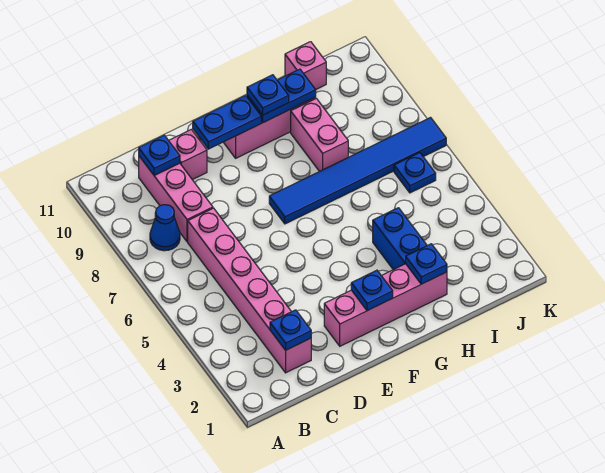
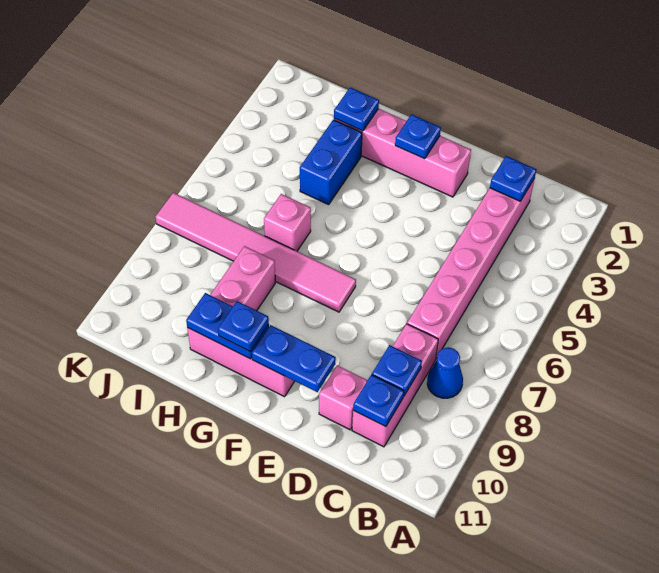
blue 1x6 tile [269,118,446,224] -> pink 1x6 tile [156,193,356,312]
pink 1x1 brick [285,42,326,90] -> pink 1x1 brick moved to [264,194,311,251]
blue 1x1 plate [394,153,436,193] -> blue 1x1 plate moved to [372,345,422,396]

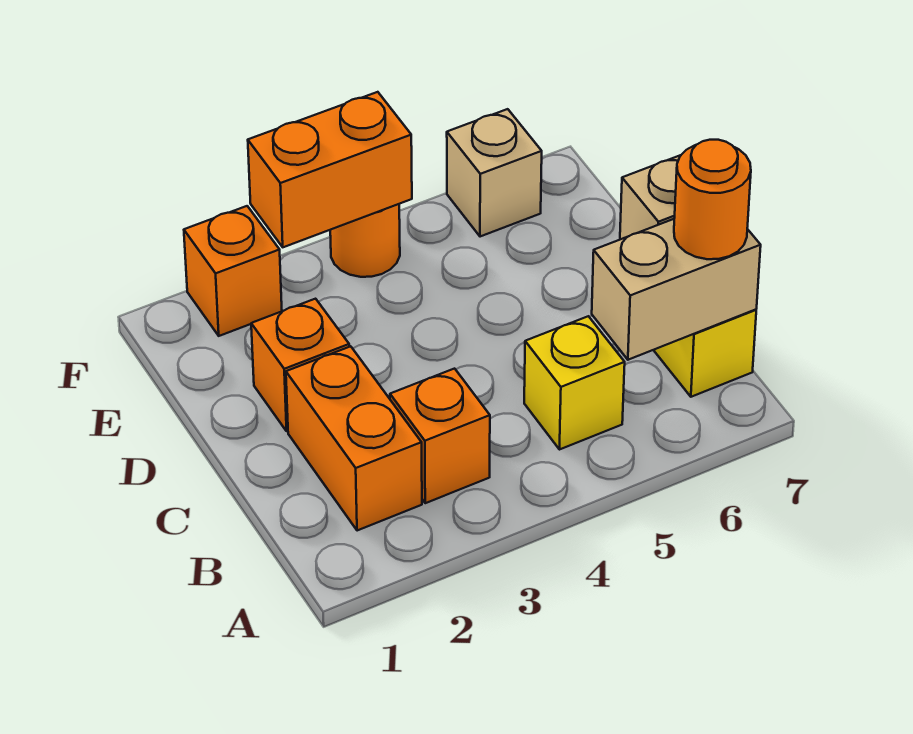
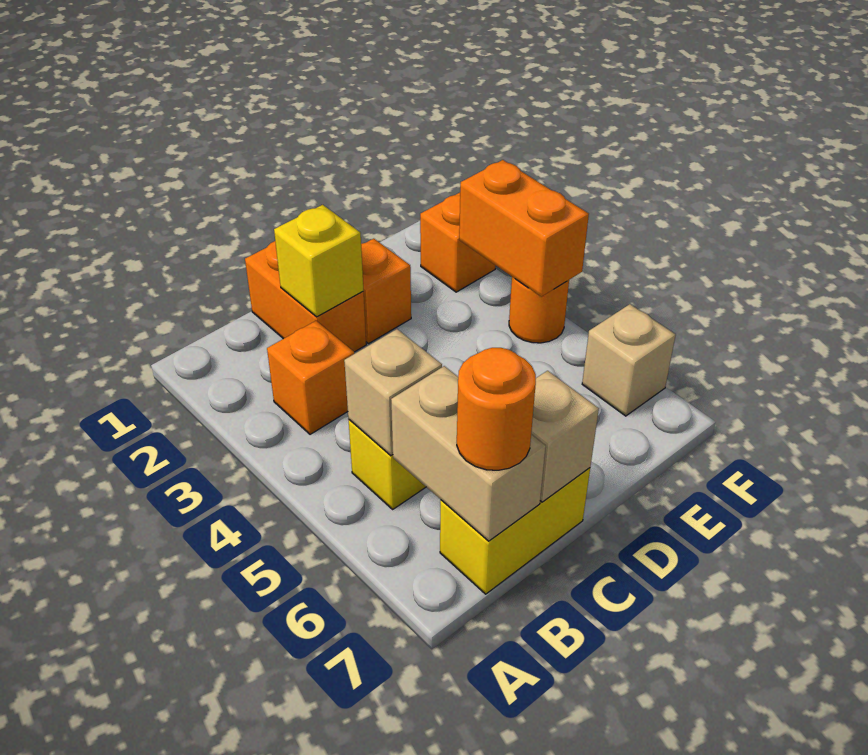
orange 1x2 brick [286,346,422,531] -> orange 1x2 brick turned to [245,241,366,352]
none -> tan 1x1 brick [344,329,442,456]
none -> yellow 1x1 brick [274,205,364,317]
——————
Assignment
Beginning with the line where "pink 1x1 brick [285,42,326,90]" appears, reproduce every remaining line of the listing above, the last one included, but none of the pictures.

Finished task
pink 1x1 brick [285,42,326,90] -> pink 1x1 brick moved to [264,194,311,251]
blue 1x1 plate [394,153,436,193] -> blue 1x1 plate moved to [372,345,422,396]

orange 1x2 brick [286,346,422,531] -> orange 1x2 brick turned to [245,241,366,352]
none -> tan 1x1 brick [344,329,442,456]
none -> yellow 1x1 brick [274,205,364,317]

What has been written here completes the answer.